TASK ITEM: Return each line of the data below exactly, omitting any pictures.

GIVEN MATERIAL:
+===+

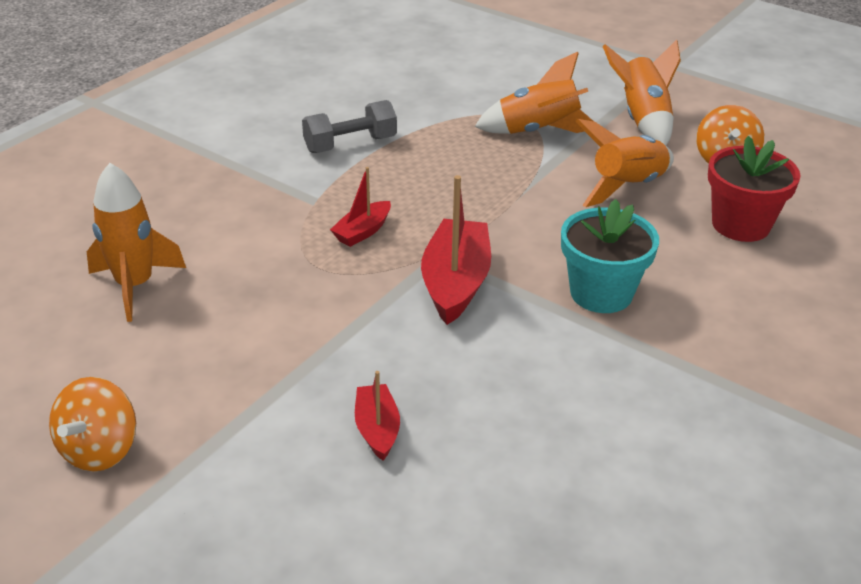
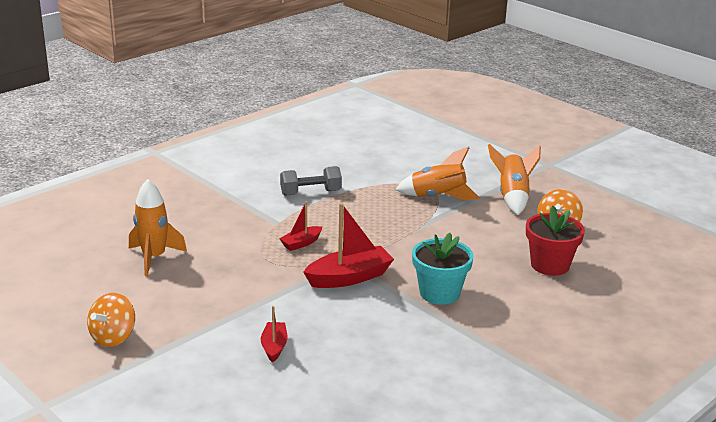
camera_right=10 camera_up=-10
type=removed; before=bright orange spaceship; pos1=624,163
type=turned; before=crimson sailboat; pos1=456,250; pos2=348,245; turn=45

+===+

RESULT OF THE TASK:
camera_right=10 camera_up=-10
type=removed; before=bright orange spaceship; pos1=624,163
type=turned; before=crimson sailboat; pos1=456,250; pos2=348,245; turn=45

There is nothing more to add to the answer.